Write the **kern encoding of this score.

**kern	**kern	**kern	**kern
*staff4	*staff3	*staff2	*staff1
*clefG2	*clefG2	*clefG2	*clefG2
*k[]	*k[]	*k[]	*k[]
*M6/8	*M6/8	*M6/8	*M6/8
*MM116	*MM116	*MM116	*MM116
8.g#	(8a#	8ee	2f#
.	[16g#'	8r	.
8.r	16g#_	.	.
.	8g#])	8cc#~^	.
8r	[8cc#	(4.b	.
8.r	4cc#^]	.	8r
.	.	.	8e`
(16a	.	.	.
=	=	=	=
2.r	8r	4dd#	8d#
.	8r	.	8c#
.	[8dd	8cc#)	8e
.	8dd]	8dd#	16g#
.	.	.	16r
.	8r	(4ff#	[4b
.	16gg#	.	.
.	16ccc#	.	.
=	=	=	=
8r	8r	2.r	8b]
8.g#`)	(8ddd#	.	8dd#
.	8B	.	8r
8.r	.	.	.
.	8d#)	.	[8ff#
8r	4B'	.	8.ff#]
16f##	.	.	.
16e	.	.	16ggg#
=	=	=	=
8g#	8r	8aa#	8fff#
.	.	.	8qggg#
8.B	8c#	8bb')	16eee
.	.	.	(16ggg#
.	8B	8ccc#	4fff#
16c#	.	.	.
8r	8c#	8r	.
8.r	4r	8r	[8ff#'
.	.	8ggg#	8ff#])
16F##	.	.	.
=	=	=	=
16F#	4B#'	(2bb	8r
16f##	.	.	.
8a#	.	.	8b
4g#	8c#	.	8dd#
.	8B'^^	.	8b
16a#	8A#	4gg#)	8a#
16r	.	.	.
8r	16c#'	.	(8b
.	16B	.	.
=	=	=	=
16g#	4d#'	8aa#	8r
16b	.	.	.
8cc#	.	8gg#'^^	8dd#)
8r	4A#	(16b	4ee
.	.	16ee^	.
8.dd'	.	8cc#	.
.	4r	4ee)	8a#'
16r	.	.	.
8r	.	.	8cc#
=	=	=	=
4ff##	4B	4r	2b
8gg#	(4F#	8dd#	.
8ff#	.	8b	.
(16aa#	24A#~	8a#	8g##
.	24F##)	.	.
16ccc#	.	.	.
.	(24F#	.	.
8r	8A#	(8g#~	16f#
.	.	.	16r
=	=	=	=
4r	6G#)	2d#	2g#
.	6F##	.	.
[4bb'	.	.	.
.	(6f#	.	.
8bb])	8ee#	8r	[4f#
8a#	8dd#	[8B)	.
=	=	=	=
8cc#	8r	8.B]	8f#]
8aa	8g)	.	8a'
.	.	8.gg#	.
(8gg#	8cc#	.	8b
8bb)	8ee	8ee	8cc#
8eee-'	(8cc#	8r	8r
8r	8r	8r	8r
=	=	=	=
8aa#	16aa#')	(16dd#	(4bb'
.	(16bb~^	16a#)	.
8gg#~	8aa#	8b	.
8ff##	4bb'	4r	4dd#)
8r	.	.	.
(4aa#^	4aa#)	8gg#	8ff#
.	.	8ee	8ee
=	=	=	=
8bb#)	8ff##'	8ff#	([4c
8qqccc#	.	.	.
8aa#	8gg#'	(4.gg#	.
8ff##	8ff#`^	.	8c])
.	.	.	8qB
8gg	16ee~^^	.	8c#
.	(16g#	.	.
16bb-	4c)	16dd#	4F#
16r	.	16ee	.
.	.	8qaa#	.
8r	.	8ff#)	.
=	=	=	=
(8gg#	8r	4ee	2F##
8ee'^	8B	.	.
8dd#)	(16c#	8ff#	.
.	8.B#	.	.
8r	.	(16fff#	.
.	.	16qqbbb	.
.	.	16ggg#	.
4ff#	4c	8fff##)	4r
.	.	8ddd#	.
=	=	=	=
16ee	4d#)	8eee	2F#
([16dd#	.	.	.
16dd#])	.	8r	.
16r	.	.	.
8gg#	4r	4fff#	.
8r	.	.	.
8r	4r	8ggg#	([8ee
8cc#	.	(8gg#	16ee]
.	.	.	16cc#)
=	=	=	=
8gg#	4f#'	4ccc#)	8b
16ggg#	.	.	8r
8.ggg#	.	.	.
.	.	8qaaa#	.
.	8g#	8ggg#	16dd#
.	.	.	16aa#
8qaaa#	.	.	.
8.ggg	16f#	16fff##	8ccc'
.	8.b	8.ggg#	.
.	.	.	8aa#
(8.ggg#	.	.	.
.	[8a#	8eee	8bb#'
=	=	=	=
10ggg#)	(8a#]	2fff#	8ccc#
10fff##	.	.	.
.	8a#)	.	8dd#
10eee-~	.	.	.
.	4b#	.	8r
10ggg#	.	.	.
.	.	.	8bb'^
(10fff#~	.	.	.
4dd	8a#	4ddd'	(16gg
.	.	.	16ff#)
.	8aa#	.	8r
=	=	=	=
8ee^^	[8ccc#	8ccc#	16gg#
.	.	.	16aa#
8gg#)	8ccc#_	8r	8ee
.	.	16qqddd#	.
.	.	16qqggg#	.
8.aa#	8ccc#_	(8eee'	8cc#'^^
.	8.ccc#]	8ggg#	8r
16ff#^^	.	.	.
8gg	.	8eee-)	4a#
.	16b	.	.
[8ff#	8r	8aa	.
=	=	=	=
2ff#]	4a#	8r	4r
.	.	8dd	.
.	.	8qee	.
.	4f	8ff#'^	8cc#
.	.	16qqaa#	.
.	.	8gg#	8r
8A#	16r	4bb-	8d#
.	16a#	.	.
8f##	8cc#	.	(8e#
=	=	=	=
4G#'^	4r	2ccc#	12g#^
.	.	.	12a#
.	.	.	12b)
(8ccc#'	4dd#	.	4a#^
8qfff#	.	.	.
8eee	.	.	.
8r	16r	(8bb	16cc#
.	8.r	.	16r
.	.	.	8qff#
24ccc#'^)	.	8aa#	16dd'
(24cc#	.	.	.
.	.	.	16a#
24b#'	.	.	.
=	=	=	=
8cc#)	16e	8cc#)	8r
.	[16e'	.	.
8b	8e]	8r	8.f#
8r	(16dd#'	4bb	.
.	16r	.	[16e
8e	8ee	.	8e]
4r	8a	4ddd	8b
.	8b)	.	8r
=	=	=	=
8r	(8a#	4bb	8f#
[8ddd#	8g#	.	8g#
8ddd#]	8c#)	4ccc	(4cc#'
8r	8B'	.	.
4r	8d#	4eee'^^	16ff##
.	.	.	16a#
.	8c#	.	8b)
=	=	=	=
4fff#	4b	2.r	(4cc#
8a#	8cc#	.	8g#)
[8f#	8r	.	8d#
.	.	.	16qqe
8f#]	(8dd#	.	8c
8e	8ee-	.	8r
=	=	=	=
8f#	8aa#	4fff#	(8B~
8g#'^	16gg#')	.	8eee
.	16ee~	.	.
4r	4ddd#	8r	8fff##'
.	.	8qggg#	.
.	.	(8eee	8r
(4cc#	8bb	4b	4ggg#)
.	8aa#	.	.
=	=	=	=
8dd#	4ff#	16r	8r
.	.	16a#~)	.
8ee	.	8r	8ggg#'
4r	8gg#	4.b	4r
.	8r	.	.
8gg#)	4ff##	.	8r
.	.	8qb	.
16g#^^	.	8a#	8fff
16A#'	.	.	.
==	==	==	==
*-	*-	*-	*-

| Task |
How many lines of the listing above contain the string "kern"? Reply with the number alone.

| The result |
2